→ Change listing data:
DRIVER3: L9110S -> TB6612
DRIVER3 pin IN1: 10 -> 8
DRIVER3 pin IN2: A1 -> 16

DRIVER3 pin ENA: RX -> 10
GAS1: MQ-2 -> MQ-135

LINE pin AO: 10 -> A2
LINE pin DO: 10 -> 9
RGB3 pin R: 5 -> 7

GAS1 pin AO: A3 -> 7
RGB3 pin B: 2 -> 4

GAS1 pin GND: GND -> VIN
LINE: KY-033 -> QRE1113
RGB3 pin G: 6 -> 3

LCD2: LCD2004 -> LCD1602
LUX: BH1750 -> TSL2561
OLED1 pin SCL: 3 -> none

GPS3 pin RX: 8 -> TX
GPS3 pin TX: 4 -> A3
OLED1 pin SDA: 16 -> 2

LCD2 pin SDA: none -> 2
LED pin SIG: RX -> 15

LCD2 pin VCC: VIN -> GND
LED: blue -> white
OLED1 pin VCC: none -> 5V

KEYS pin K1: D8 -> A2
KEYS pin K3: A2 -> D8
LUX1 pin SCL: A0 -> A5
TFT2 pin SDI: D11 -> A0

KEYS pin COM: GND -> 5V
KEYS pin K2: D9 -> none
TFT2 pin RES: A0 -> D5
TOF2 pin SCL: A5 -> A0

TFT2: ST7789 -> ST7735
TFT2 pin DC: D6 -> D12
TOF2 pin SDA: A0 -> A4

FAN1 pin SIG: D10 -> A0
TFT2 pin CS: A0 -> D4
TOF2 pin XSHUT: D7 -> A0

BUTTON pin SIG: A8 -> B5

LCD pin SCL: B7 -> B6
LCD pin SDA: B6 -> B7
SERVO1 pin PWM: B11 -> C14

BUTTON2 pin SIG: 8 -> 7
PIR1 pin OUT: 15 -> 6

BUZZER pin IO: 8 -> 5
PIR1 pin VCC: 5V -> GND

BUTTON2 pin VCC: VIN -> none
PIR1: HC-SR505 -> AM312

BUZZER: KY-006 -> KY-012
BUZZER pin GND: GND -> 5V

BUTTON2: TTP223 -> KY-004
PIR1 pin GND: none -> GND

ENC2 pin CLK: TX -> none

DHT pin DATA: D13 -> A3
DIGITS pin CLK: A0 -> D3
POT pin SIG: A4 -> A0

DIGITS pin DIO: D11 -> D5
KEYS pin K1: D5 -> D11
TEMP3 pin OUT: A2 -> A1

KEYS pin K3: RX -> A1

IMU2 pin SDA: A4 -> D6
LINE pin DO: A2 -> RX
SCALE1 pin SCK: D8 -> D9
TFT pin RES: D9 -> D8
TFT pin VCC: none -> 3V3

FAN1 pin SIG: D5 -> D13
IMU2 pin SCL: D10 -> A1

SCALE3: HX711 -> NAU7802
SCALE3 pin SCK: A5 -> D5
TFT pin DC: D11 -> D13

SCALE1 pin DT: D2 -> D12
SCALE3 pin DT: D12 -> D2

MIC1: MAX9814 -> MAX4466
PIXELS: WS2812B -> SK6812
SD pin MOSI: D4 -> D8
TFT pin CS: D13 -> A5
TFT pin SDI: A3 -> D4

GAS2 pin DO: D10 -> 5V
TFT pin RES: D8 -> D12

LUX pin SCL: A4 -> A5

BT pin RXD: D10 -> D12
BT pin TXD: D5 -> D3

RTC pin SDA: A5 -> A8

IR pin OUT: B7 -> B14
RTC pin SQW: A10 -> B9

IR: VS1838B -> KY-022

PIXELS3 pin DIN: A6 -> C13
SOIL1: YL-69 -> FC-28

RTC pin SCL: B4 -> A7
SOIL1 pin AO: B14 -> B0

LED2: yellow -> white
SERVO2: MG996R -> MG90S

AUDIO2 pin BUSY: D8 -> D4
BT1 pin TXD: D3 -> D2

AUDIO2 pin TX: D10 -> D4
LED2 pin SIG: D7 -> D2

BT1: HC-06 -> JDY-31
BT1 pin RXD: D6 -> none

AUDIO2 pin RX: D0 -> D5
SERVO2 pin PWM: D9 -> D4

→ WORK TO COMPLETE:
Among the entries above, the line containing "OLED1 pin SDA: 16 -> 2", the line containing "LCD pin SCL: B7 -> B6", and all lines between them are to be restated word for word; nothing else belongs in the reply.

→ ANSWER TO THE PROBLEM:
OLED1 pin SDA: 16 -> 2

LCD2 pin SDA: none -> 2
LED pin SIG: RX -> 15

LCD2 pin VCC: VIN -> GND
LED: blue -> white
OLED1 pin VCC: none -> 5V

KEYS pin K1: D8 -> A2
KEYS pin K3: A2 -> D8
LUX1 pin SCL: A0 -> A5
TFT2 pin SDI: D11 -> A0

KEYS pin COM: GND -> 5V
KEYS pin K2: D9 -> none
TFT2 pin RES: A0 -> D5
TOF2 pin SCL: A5 -> A0

TFT2: ST7789 -> ST7735
TFT2 pin DC: D6 -> D12
TOF2 pin SDA: A0 -> A4

FAN1 pin SIG: D10 -> A0
TFT2 pin CS: A0 -> D4
TOF2 pin XSHUT: D7 -> A0

BUTTON pin SIG: A8 -> B5

LCD pin SCL: B7 -> B6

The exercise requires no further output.